● Task statement
Transcribe the listing that follows in full, omitting pictures.

-.-.-

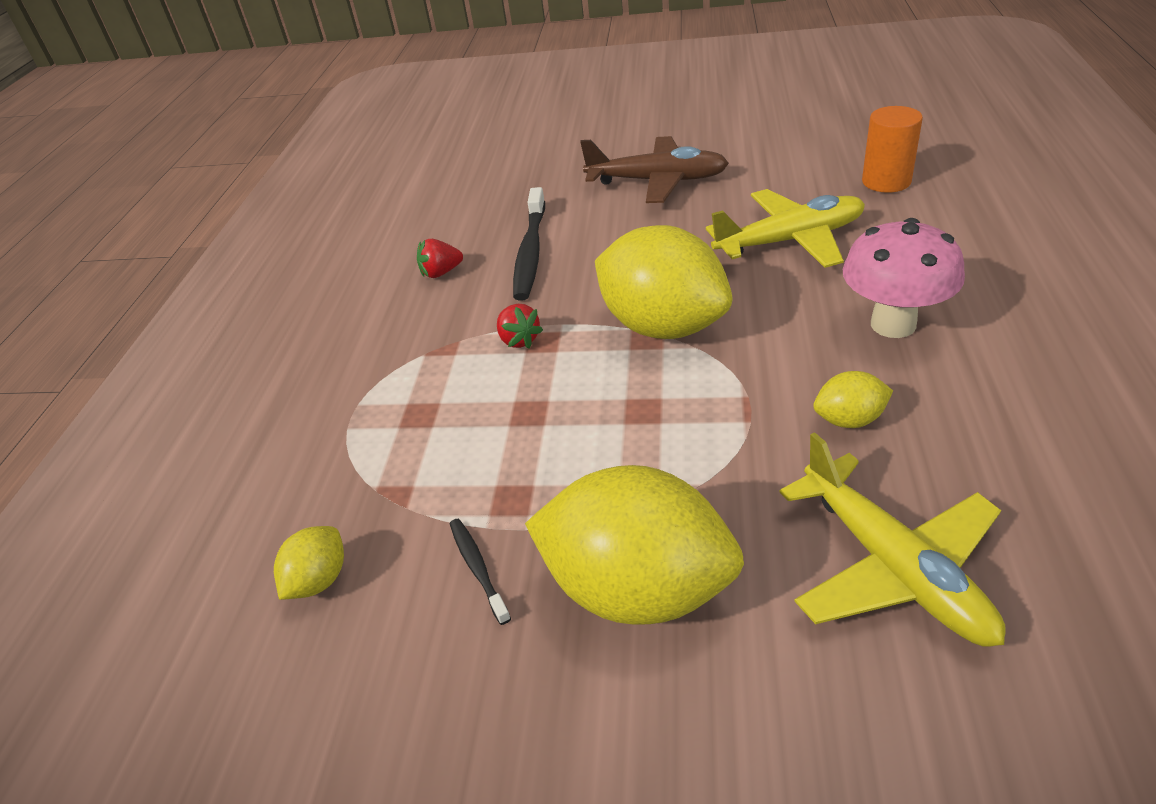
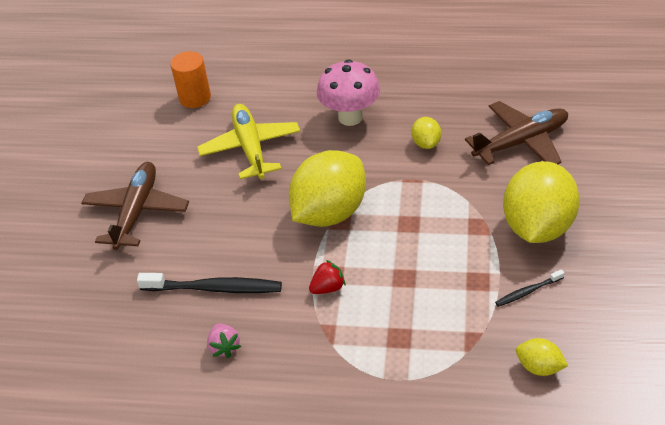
camera: 90 degrees left, 5 degrees up
(441, 273) = (224, 347): red strawberry -> pink strawberry
(894, 567) = (521, 142): yellow plane -> brown plane

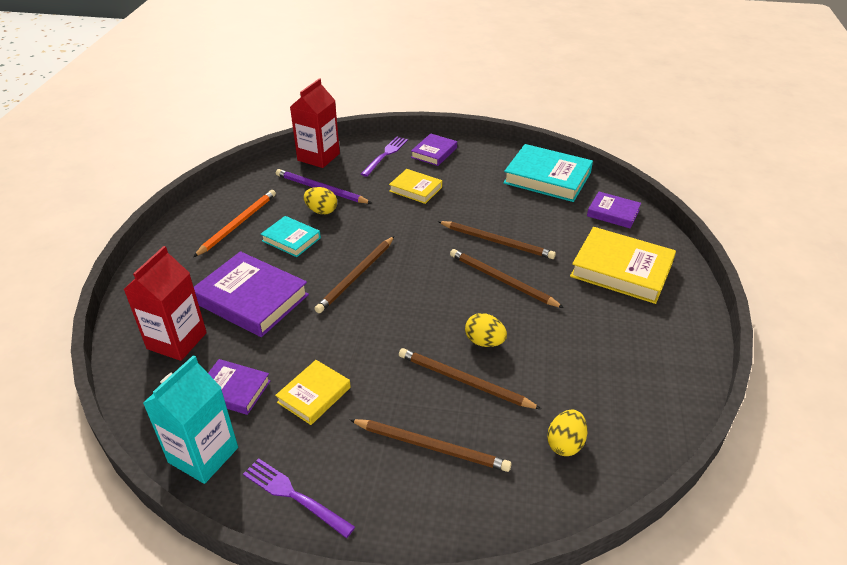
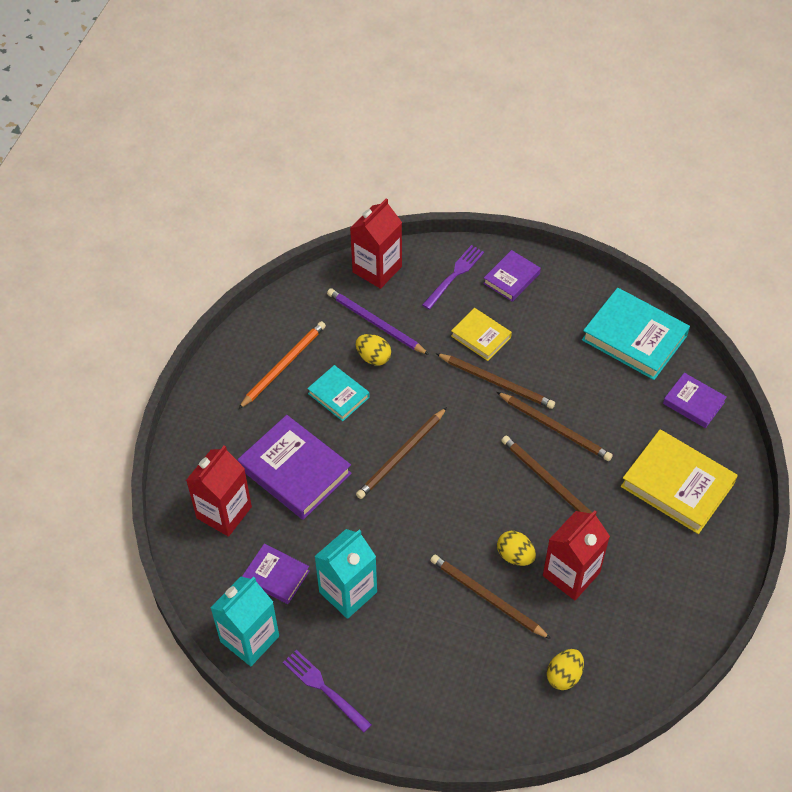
camera: 10 degrees right, 15 degrees up
(314, 395) = (348, 592): yellow book -> turquoise carton
(431, 447) = (446, 660): brown pencil -> brown pencil (497, 382)
(545, 350) = (571, 574): none -> red carton

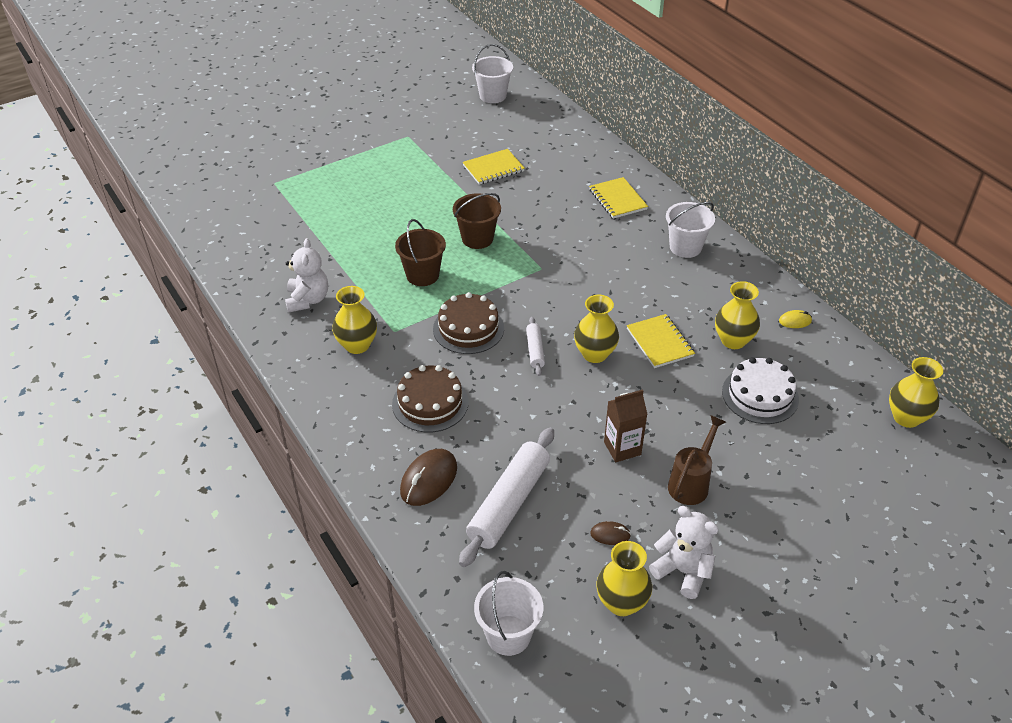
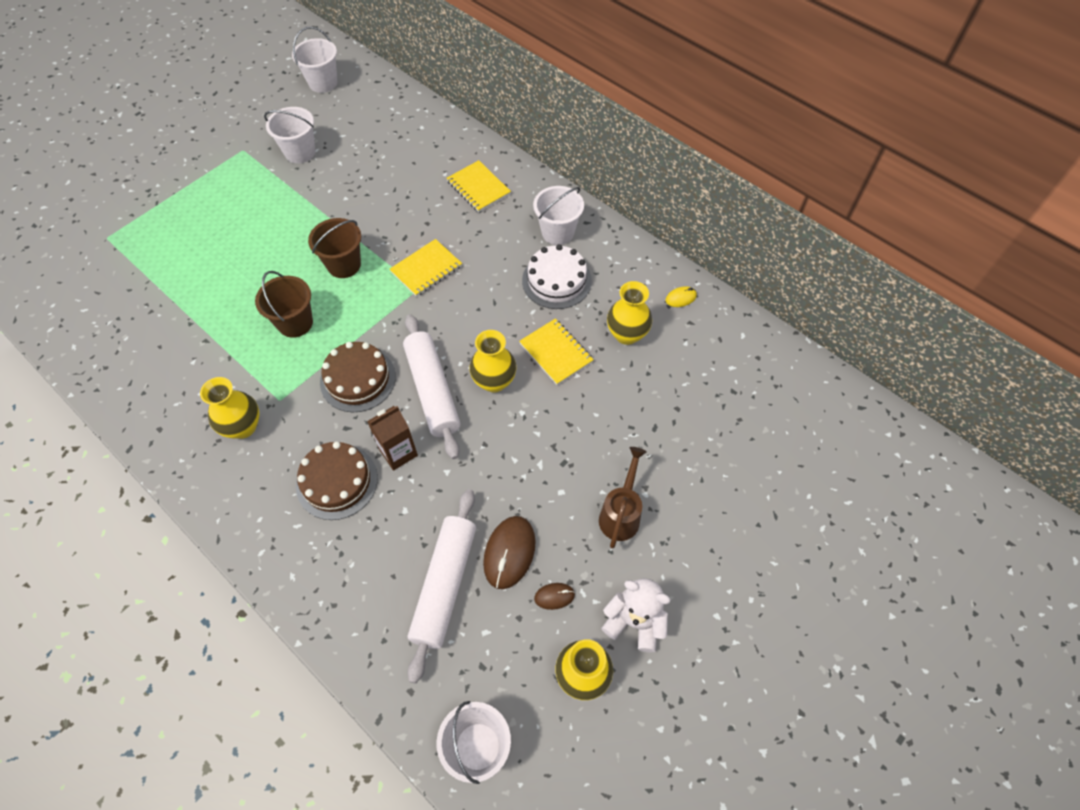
camera: 15 degrees left, 15 degrees up
(308, 300) = (176, 381): white teddy bear -> none
(429, 480) = (355, 577): brown mouse -> brown mouse (509, 553)
(459, 146) = (300, 152): none -> white bucket
(493, 168) = (342, 174): yellow notebook -> yellow notebook (426, 269)
(535, 350) = (432, 390): white rolling pin -> white rolling pin, size x2.03
(622, 448) = (545, 489): brown carton -> brown carton (398, 452)
(760, 395) = (665, 393): white cake -> white cake (556, 280)
(906, 417) = (806, 387): yellow vase -> none

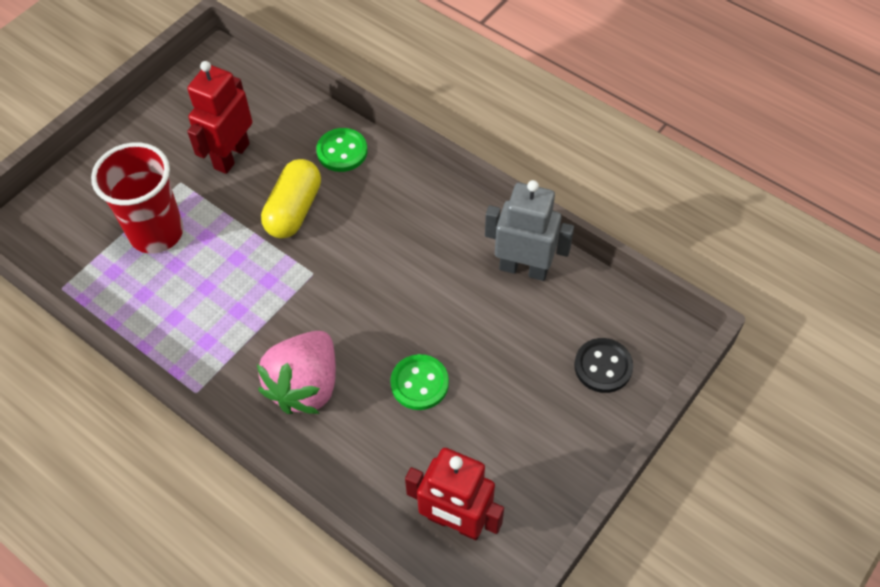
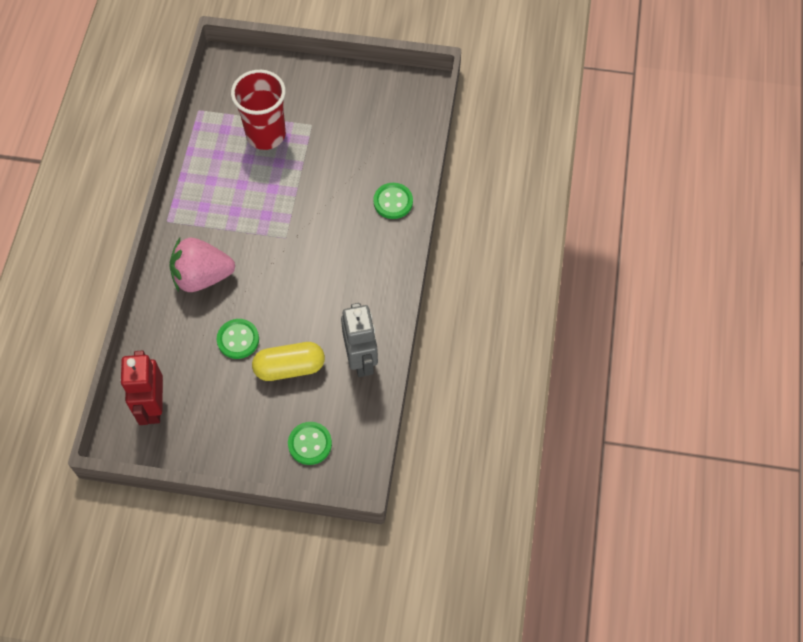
camera: 60 degrees right, 5 degrees up
(231, 156) = (349, 140): red robot -> none
(294, 210) = (328, 200): yellow capsule -> yellow capsule (289, 368)
(603, 366) = (310, 444): black button -> green button

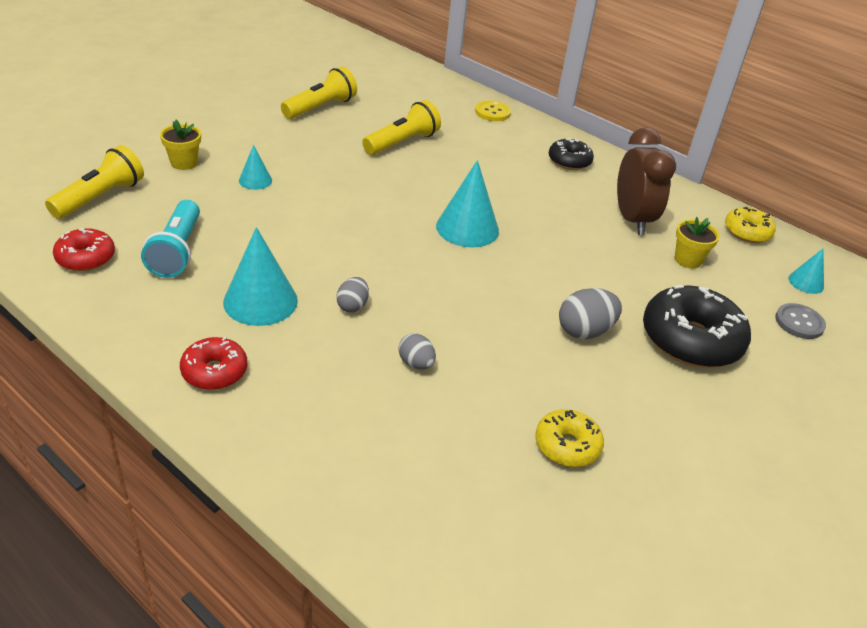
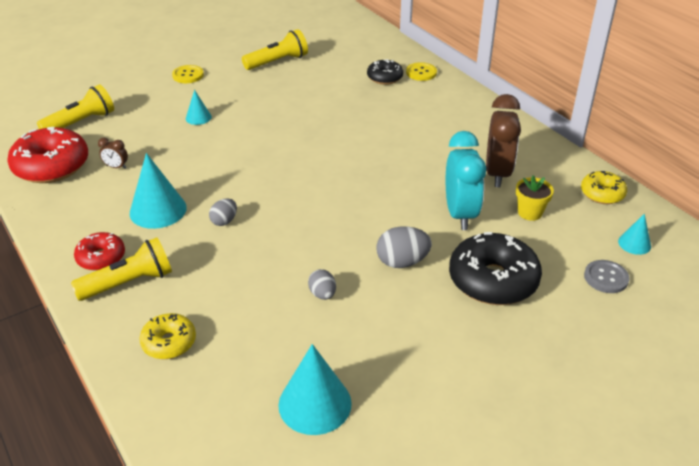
camera: 20 degrees right, 0 degrees up
(86, 258) = (51, 166): red donut -> red donut, size x1.79
(177, 251) = (116, 167): turquoise flashlight -> brown clock
(184, 163) = (152, 100): yellow flower pot -> none
(216, 129) = (188, 75): none -> yellow button
(402, 142) = (330, 94): yellow flashlight -> yellow flashlight (129, 283)
(416, 363) = (250, 270): grey egg -> grey egg (322, 294)
(467, 228) = (347, 168): turquoise cone -> turquoise cone (315, 404)
(567, 446) = (337, 349): yellow donut -> yellow donut (169, 342)
(569, 161) = (467, 119): black donut -> black donut (384, 78)
(618, 269) = (460, 214): none -> turquoise clock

-.-.-

● Result of the task
camera: 90 degrees left, 5 degrees up
(441, 273) = (224, 347): red strawberry -> pink strawberry
(894, 567) = (521, 142): yellow plane -> brown plane

camera: 10 degrees right, 15 degrees up
(314, 395) = (348, 592): yellow book -> turquoise carton
(431, 447) = (446, 660): brown pencil -> brown pencil (497, 382)
(545, 350) = (571, 574): none -> red carton

camera: 15 degrees left, 15 degrees up
(308, 300) = (176, 381): white teddy bear -> none
(429, 480) = (355, 577): brown mouse -> brown mouse (509, 553)
(459, 146) = (300, 152): none -> white bucket
(493, 168) = (342, 174): yellow notebook -> yellow notebook (426, 269)
(535, 350) = (432, 390): white rolling pin -> white rolling pin, size x2.03
(622, 448) = (545, 489): brown carton -> brown carton (398, 452)
(760, 395) = (665, 393): white cake -> white cake (556, 280)
(906, 417) = (806, 387): yellow vase -> none

camera: 60 degrees right, 5 degrees up
(231, 156) = (349, 140): red robot -> none
(294, 210) = (328, 200): yellow capsule -> yellow capsule (289, 368)
(603, 366) = (310, 444): black button -> green button

camera: 20 degrees right, 0 degrees up
(86, 258) = (51, 166): red donut -> red donut, size x1.79
(177, 251) = (116, 167): turquoise flashlight -> brown clock
(184, 163) = (152, 100): yellow flower pot -> none
(216, 129) = (188, 75): none -> yellow button
(402, 142) = (330, 94): yellow flashlight -> yellow flashlight (129, 283)
(416, 363) = (250, 270): grey egg -> grey egg (322, 294)
(467, 228) = (347, 168): turquoise cone -> turquoise cone (315, 404)
(567, 446) = (337, 349): yellow donut -> yellow donut (169, 342)
(569, 161) = (467, 119): black donut -> black donut (384, 78)
(618, 269) = (460, 214): none -> turquoise clock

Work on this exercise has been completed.